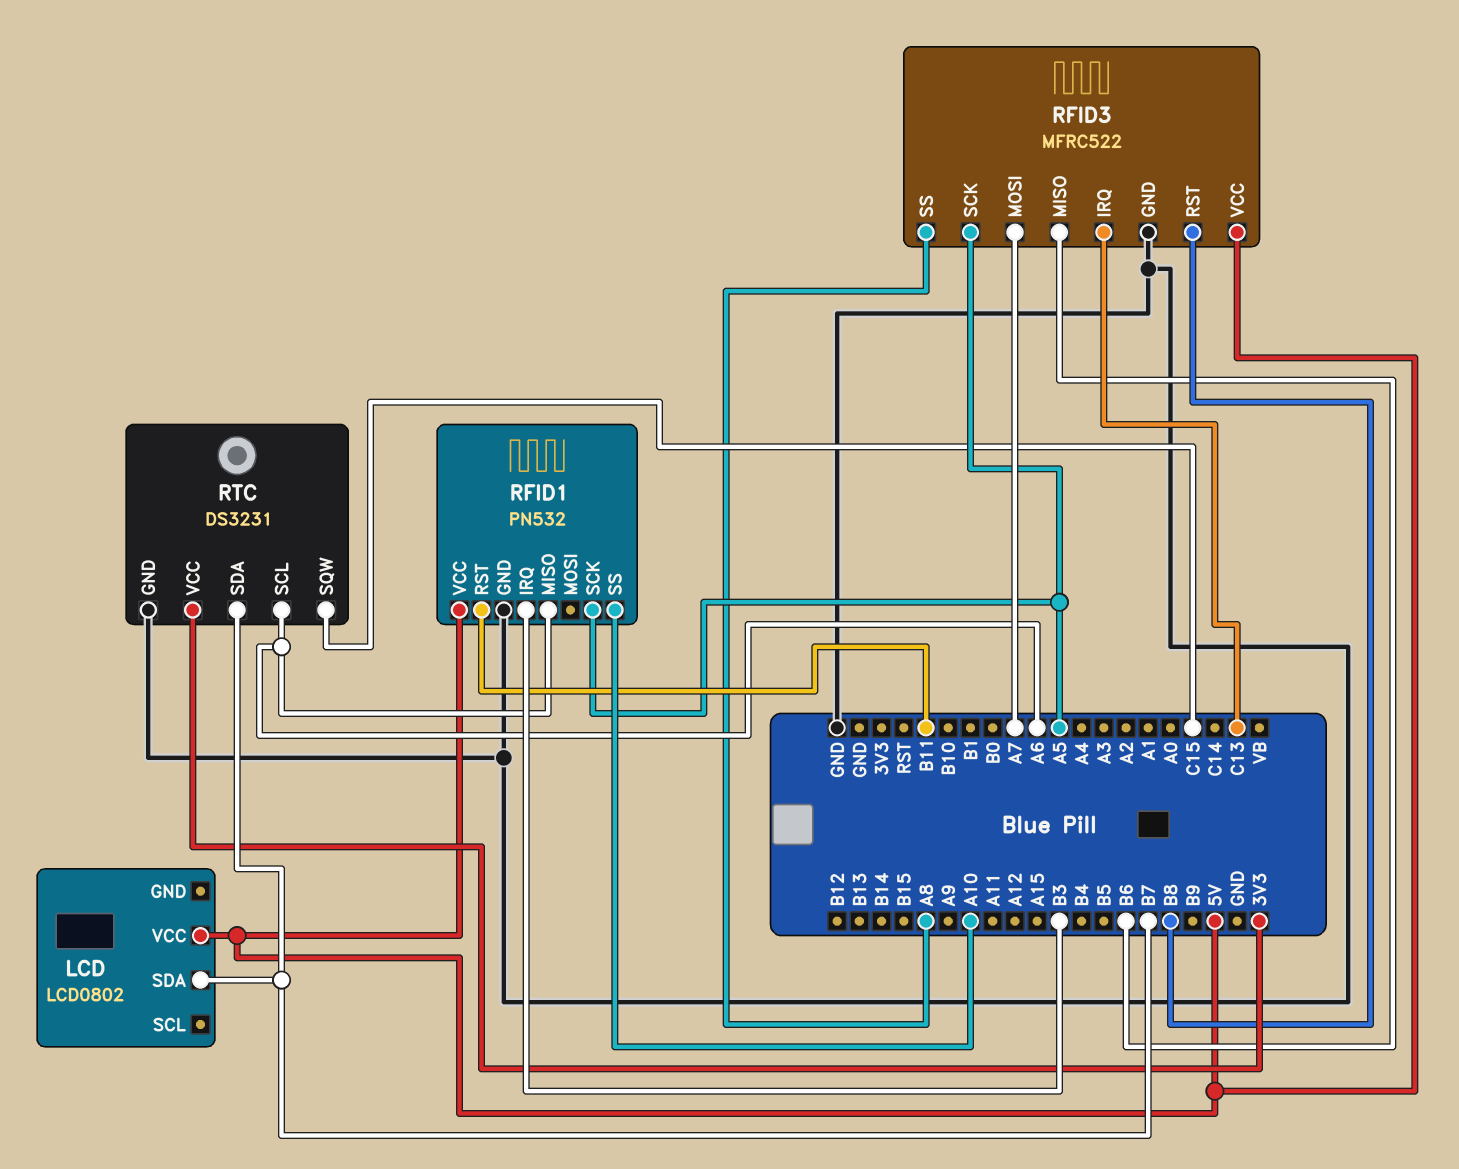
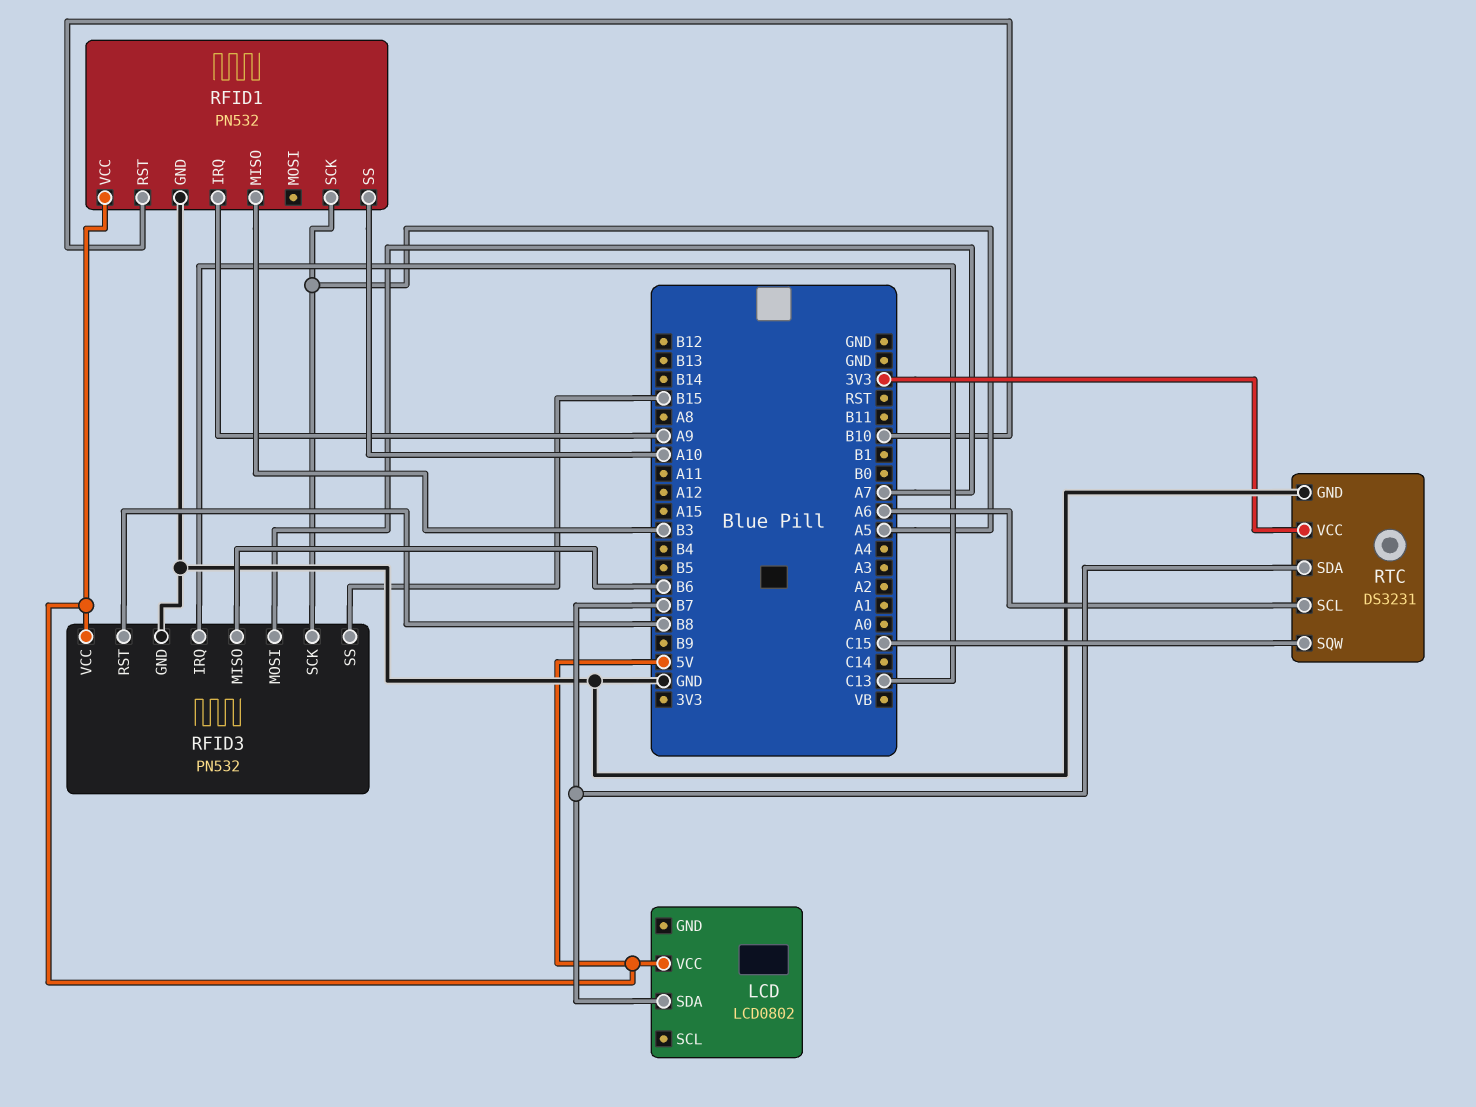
RFID1 pin IRQ: B3 -> A9
RFID1 pin MISO: A6 -> B3
RFID1 pin RST: B11 -> B10
RFID3: MFRC522 -> PN532
RFID3 pin SS: A8 -> B15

# Problem to work on:
Pictures are to be dropped; every line of the records is to be returned unchanged.

# Task output:
RFID1 pin IRQ: B3 -> A9
RFID1 pin MISO: A6 -> B3
RFID1 pin RST: B11 -> B10
RFID3: MFRC522 -> PN532
RFID3 pin SS: A8 -> B15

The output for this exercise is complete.